┌─ DATA SECTION

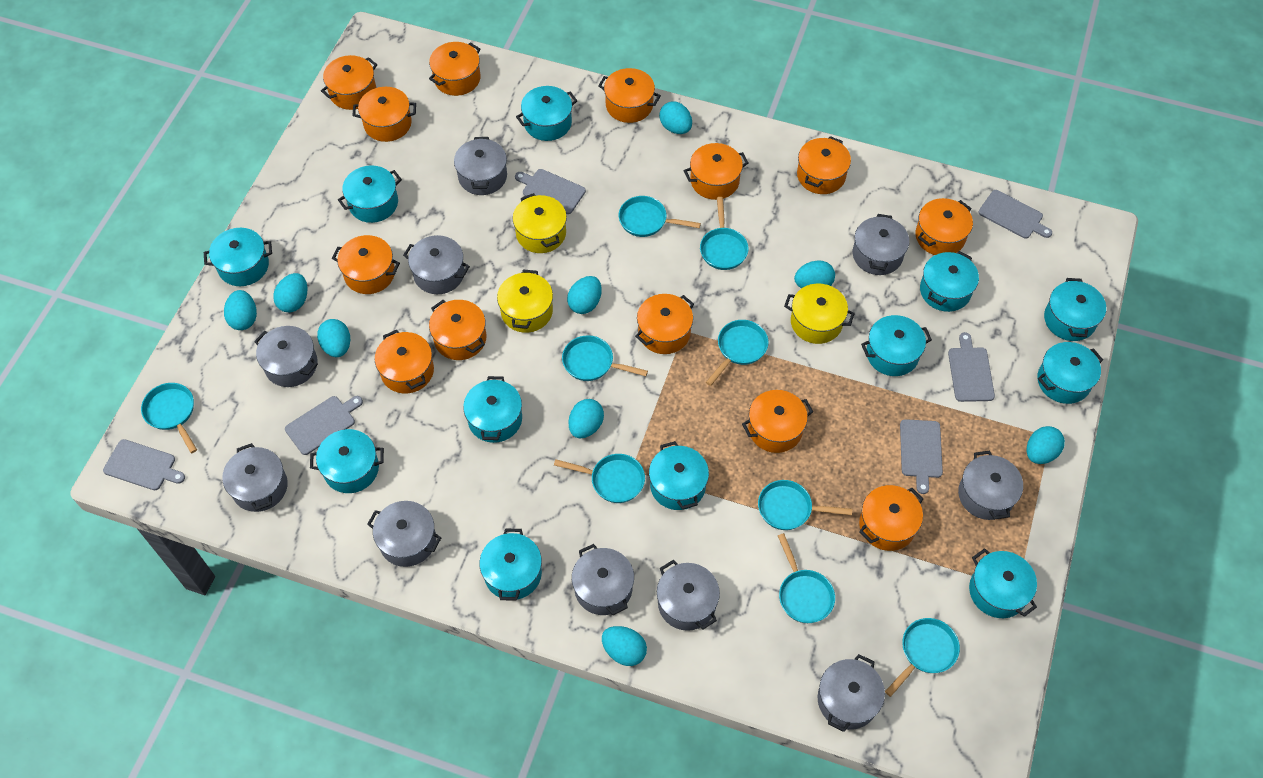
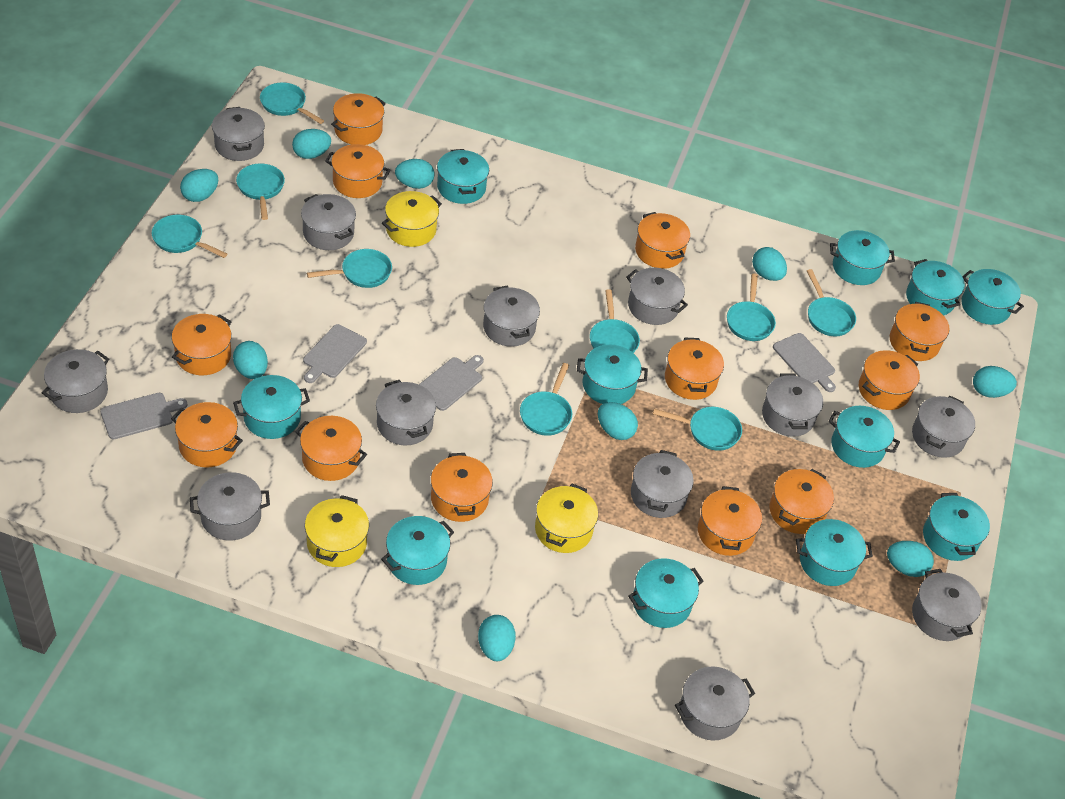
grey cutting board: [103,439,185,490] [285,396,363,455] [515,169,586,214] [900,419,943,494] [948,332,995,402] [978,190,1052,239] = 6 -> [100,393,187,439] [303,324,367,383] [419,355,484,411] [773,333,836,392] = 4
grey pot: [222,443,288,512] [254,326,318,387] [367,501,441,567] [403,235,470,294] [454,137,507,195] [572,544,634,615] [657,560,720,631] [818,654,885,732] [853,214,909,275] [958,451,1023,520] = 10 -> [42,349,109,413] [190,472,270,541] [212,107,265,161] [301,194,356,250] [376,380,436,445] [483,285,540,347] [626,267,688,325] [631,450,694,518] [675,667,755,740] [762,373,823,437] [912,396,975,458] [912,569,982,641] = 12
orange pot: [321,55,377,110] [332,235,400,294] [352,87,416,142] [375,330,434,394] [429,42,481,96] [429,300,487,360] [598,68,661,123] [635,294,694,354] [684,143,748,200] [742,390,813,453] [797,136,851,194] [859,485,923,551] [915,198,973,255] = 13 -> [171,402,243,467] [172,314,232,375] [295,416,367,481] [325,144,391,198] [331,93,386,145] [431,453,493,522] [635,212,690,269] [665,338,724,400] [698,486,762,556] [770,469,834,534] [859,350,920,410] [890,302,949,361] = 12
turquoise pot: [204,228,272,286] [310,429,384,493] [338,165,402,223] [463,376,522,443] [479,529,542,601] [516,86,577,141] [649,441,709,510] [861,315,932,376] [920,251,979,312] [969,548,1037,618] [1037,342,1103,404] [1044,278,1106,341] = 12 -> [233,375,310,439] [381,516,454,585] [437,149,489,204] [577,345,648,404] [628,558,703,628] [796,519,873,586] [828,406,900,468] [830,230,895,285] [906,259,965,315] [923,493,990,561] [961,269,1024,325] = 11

└─
┌─ DATA SECTION

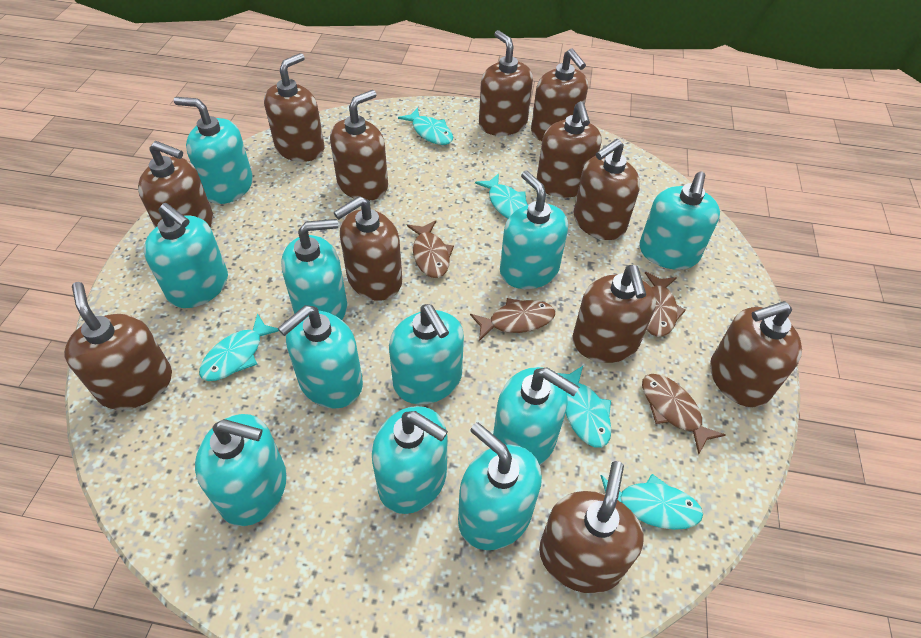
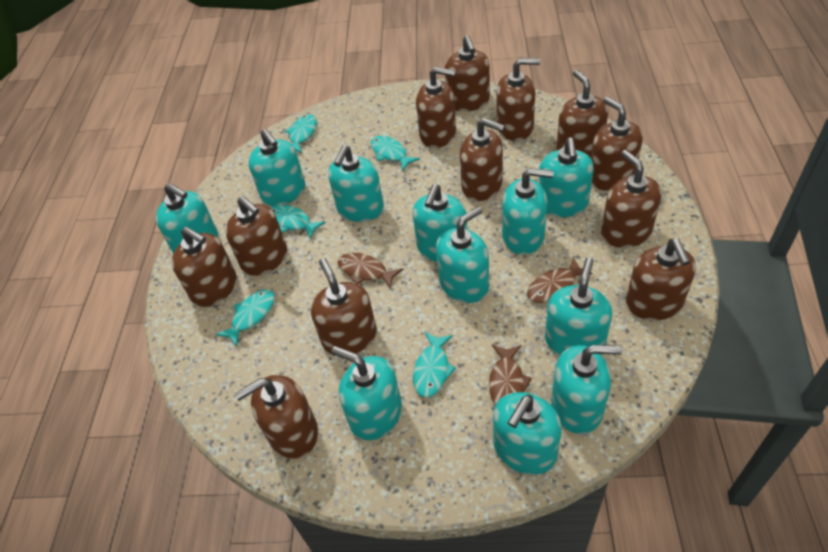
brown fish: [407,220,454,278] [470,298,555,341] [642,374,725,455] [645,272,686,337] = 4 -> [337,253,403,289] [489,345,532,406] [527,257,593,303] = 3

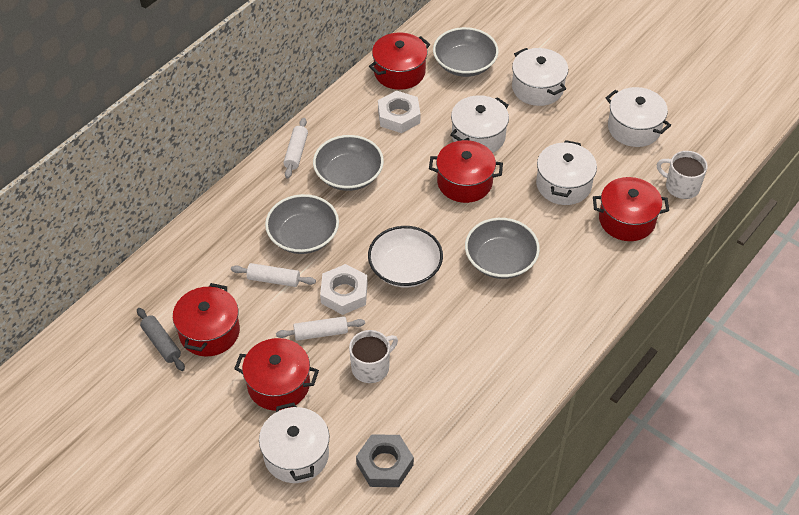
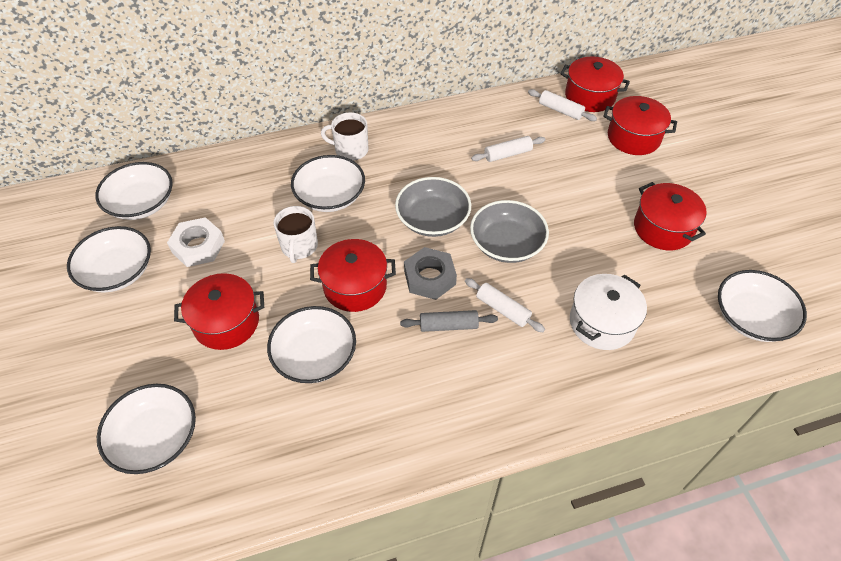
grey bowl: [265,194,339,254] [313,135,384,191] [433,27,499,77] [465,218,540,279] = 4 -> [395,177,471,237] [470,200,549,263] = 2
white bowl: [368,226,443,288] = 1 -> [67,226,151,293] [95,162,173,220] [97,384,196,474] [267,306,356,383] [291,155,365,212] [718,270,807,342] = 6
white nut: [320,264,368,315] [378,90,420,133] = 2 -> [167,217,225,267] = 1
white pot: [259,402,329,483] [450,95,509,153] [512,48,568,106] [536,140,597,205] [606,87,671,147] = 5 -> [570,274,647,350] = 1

└─

Across the records, how many lines contain "bowl"? Only the number should be given.

2